_Work order_.
Looking at the listing below, retype exactly the lines starting at the one containing "yellow mouse: 1 -> 2" and ending at the one containing "black truck: 1 -> 3", both included, and nothing else.

_Record set_.
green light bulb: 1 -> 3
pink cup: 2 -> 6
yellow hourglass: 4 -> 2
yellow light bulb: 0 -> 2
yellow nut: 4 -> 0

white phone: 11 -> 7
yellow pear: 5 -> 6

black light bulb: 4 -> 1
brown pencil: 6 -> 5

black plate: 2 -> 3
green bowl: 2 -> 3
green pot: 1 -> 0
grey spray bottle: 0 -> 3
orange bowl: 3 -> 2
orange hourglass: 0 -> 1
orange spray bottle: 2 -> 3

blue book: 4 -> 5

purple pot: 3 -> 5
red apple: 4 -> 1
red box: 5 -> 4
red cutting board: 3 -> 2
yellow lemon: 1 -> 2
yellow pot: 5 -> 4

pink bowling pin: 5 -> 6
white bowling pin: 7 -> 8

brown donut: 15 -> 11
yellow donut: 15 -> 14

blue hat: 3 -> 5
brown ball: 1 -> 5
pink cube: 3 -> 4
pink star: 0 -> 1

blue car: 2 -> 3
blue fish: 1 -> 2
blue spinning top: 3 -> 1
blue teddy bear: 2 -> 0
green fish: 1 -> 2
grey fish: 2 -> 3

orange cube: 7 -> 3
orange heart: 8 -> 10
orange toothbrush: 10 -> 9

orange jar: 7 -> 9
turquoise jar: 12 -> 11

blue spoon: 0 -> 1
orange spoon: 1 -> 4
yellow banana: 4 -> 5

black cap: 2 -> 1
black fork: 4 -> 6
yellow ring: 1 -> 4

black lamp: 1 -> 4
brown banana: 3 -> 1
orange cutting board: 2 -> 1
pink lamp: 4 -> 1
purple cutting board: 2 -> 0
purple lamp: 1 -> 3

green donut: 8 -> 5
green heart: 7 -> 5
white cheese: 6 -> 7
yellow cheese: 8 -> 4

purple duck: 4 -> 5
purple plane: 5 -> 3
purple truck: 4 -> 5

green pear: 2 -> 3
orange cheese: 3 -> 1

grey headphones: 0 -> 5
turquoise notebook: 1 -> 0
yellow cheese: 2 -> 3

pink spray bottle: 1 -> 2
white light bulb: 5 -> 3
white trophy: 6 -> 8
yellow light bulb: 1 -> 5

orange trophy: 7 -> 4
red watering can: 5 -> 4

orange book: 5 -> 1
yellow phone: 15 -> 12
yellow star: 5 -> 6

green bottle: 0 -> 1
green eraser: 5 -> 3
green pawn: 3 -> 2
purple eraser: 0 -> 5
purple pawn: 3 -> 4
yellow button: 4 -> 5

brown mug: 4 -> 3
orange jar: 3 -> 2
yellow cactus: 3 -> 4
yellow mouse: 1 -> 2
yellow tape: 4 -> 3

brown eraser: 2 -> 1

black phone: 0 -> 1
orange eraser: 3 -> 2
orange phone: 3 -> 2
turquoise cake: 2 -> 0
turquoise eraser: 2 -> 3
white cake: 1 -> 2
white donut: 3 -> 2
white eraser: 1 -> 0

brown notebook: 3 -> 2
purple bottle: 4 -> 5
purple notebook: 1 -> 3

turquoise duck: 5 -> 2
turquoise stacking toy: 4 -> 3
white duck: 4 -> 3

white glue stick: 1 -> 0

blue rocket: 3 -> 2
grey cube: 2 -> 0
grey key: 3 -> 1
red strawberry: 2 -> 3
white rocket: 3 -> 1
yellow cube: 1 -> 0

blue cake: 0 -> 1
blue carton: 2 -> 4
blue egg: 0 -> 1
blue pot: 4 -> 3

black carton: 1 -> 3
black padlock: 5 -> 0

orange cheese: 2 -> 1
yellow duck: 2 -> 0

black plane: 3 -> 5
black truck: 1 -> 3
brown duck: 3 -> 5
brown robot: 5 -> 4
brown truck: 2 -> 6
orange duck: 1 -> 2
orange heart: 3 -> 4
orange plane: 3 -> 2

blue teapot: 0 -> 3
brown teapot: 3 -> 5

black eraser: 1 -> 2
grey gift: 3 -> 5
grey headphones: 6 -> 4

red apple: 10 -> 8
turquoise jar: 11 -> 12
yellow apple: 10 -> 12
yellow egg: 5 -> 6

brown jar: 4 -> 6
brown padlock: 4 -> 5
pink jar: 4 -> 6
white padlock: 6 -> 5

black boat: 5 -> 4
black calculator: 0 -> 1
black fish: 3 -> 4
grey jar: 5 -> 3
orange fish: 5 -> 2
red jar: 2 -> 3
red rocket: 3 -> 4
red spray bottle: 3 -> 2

_Response to this exercise_.
yellow mouse: 1 -> 2
yellow tape: 4 -> 3

brown eraser: 2 -> 1

black phone: 0 -> 1
orange eraser: 3 -> 2
orange phone: 3 -> 2
turquoise cake: 2 -> 0
turquoise eraser: 2 -> 3
white cake: 1 -> 2
white donut: 3 -> 2
white eraser: 1 -> 0

brown notebook: 3 -> 2
purple bottle: 4 -> 5
purple notebook: 1 -> 3

turquoise duck: 5 -> 2
turquoise stacking toy: 4 -> 3
white duck: 4 -> 3

white glue stick: 1 -> 0

blue rocket: 3 -> 2
grey cube: 2 -> 0
grey key: 3 -> 1
red strawberry: 2 -> 3
white rocket: 3 -> 1
yellow cube: 1 -> 0

blue cake: 0 -> 1
blue carton: 2 -> 4
blue egg: 0 -> 1
blue pot: 4 -> 3

black carton: 1 -> 3
black padlock: 5 -> 0

orange cheese: 2 -> 1
yellow duck: 2 -> 0

black plane: 3 -> 5
black truck: 1 -> 3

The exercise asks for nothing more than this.